(Before and after images)
--- --- ---

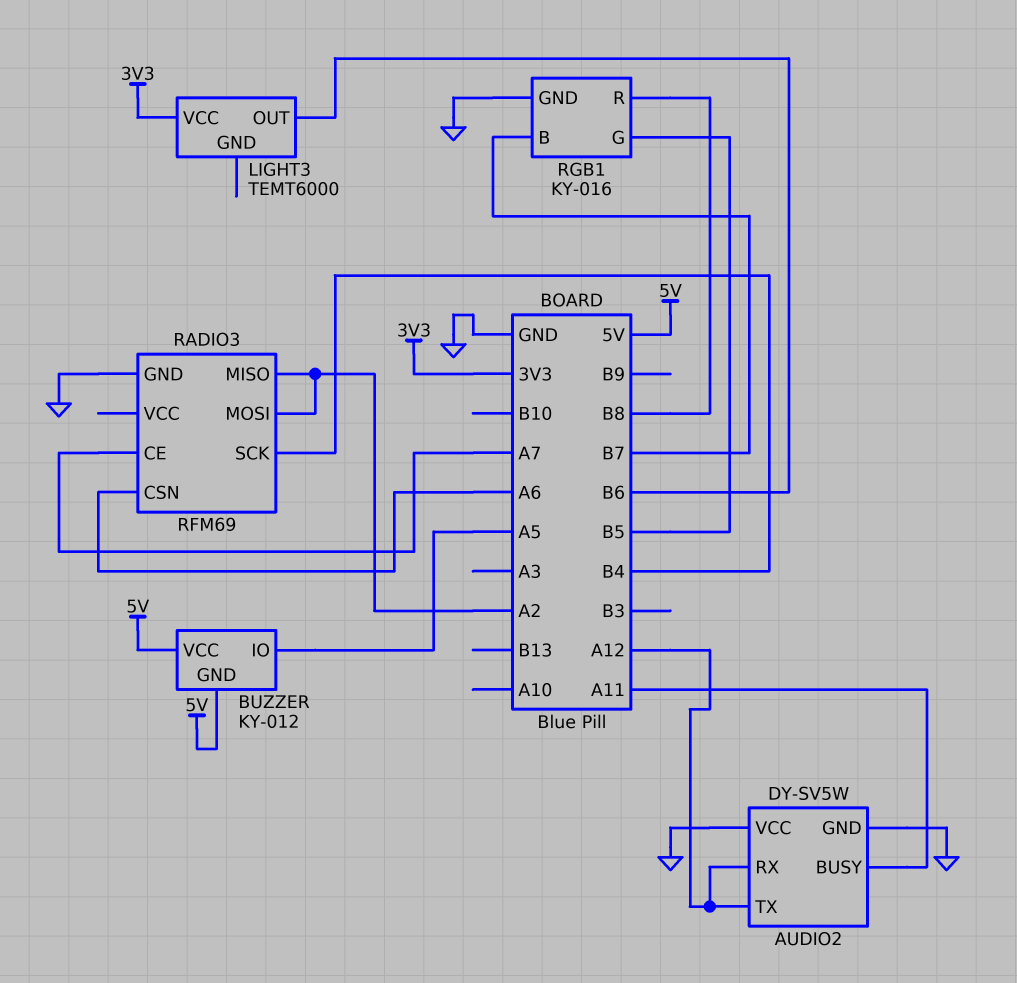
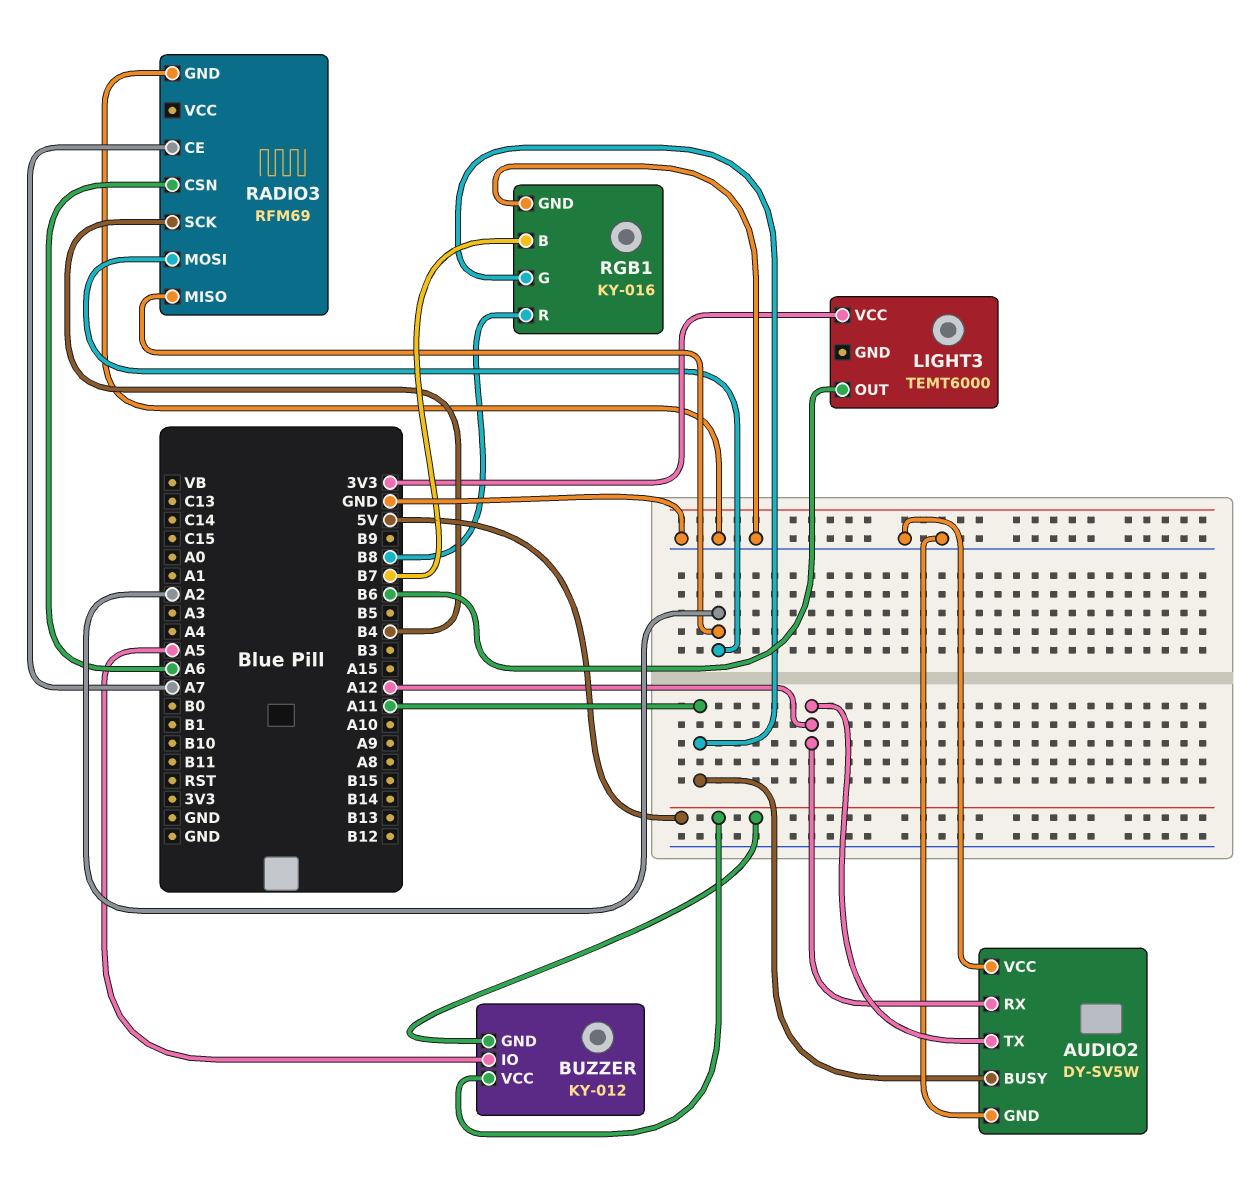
RGB1 pin G: B5 -> A11

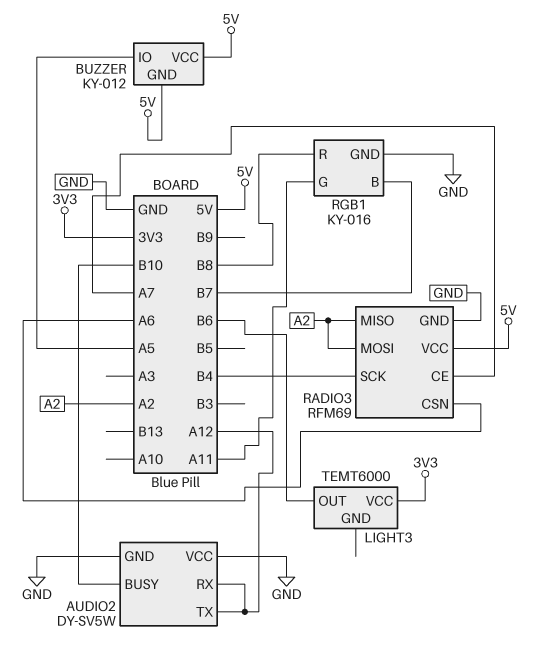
AUDIO2 pin BUSY: A11 -> B10
RADIO3 pin VCC: none -> 5V

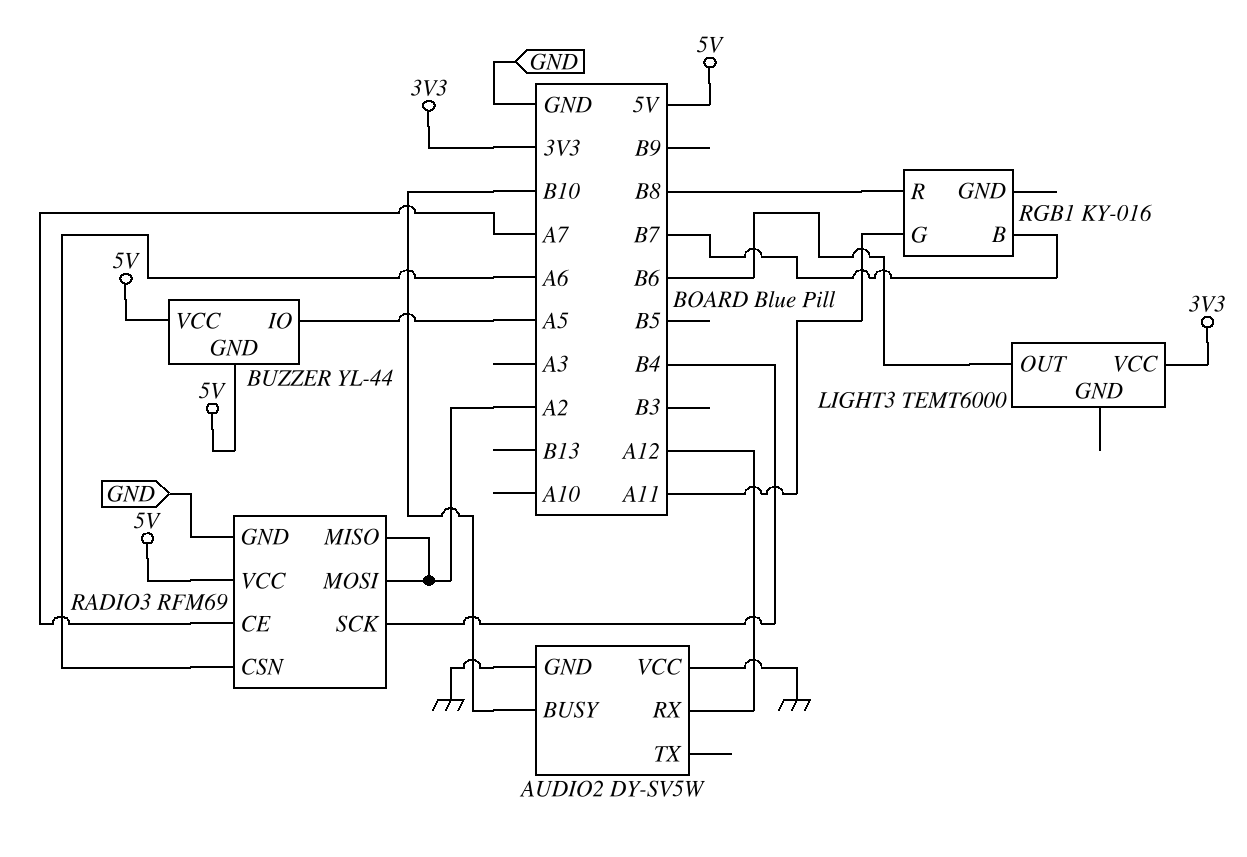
AUDIO2 pin TX: A12 -> none
BUZZER: KY-012 -> YL-44
RGB1 pin GND: GND -> none

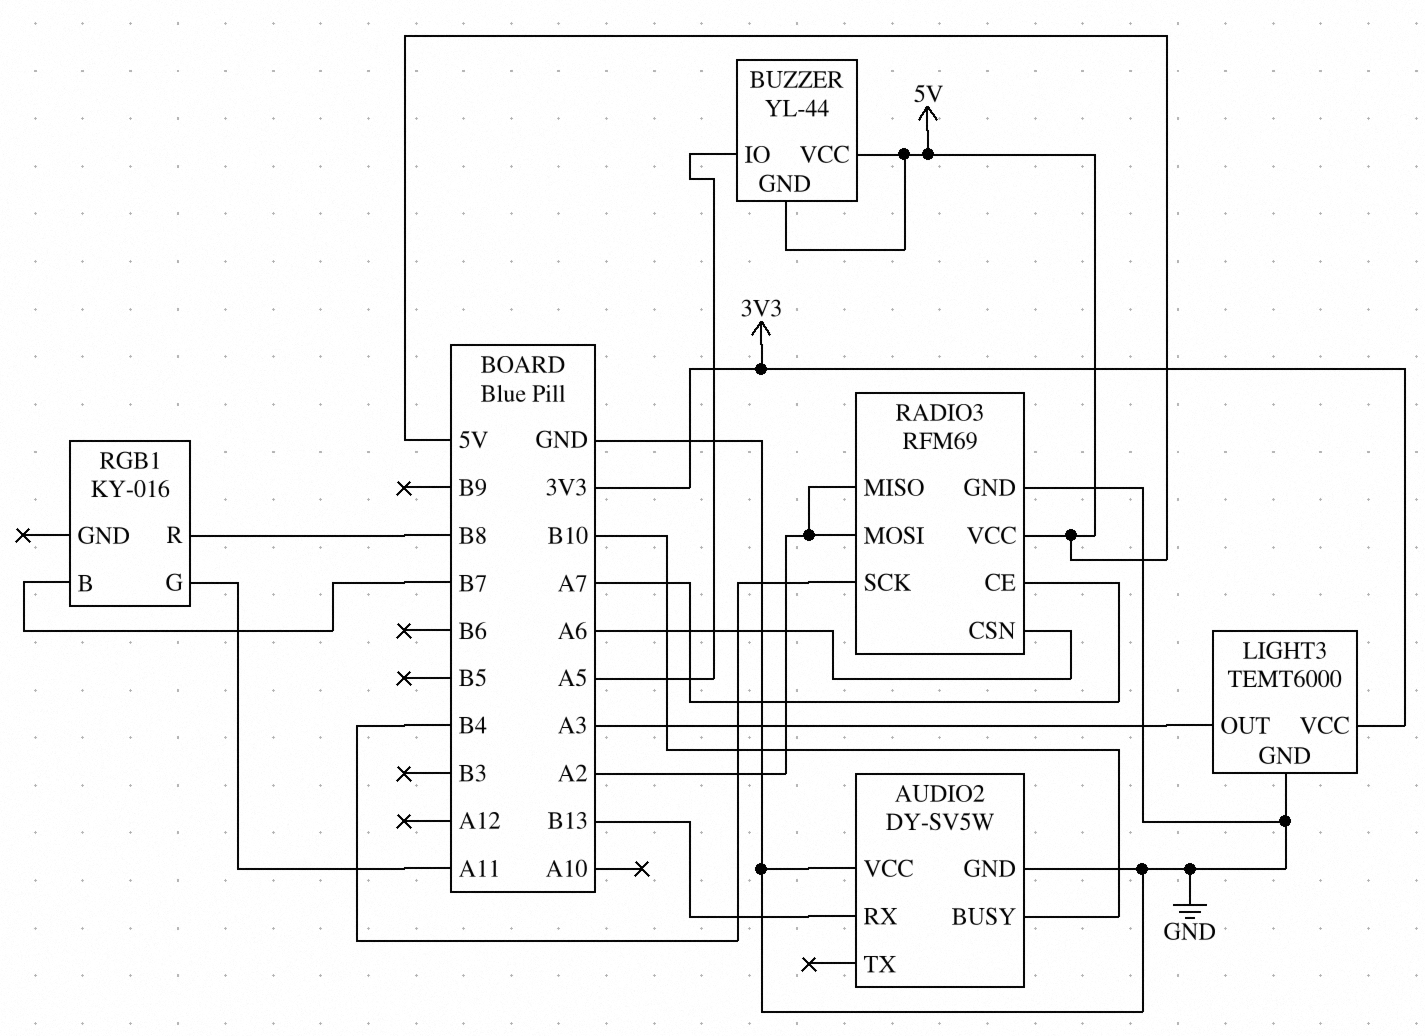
AUDIO2 pin RX: A12 -> B13
LIGHT3 pin GND: none -> GND
LIGHT3 pin OUT: B6 -> A3

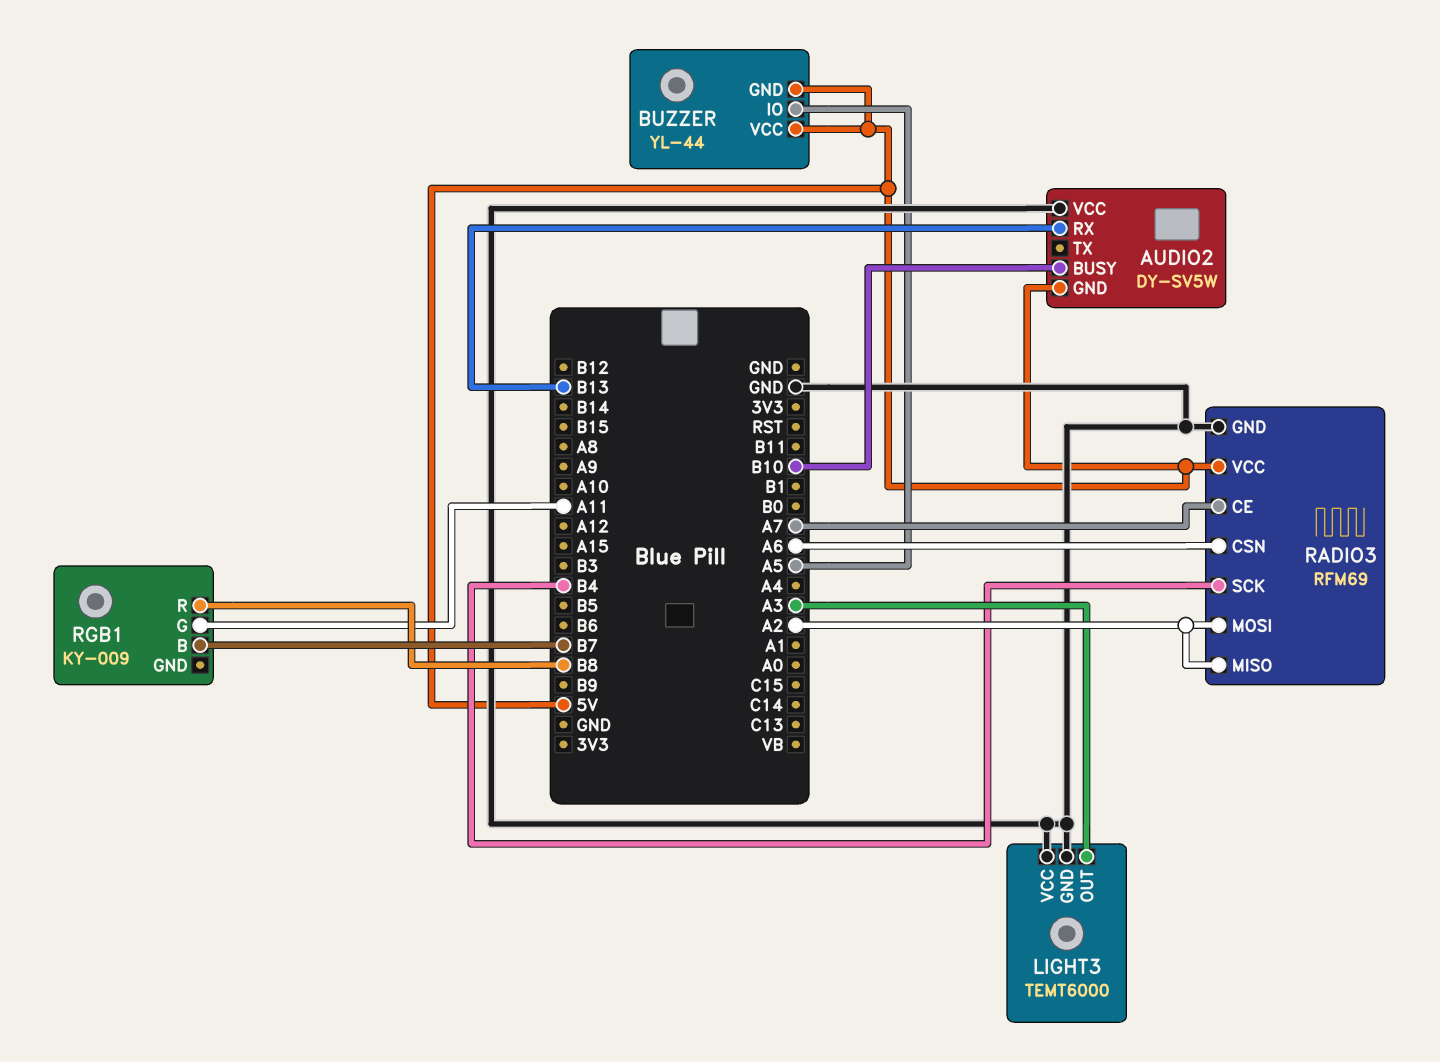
AUDIO2 pin GND: GND -> 5V
LIGHT3 pin VCC: 3V3 -> GND
RGB1: KY-016 -> KY-009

--- --- ---

# Directions
Please copy the data above exactly, omitting the pictures.

# Written response
RGB1 pin G: B5 -> A11

AUDIO2 pin BUSY: A11 -> B10
RADIO3 pin VCC: none -> 5V

AUDIO2 pin TX: A12 -> none
BUZZER: KY-012 -> YL-44
RGB1 pin GND: GND -> none

AUDIO2 pin RX: A12 -> B13
LIGHT3 pin GND: none -> GND
LIGHT3 pin OUT: B6 -> A3

AUDIO2 pin GND: GND -> 5V
LIGHT3 pin VCC: 3V3 -> GND
RGB1: KY-016 -> KY-009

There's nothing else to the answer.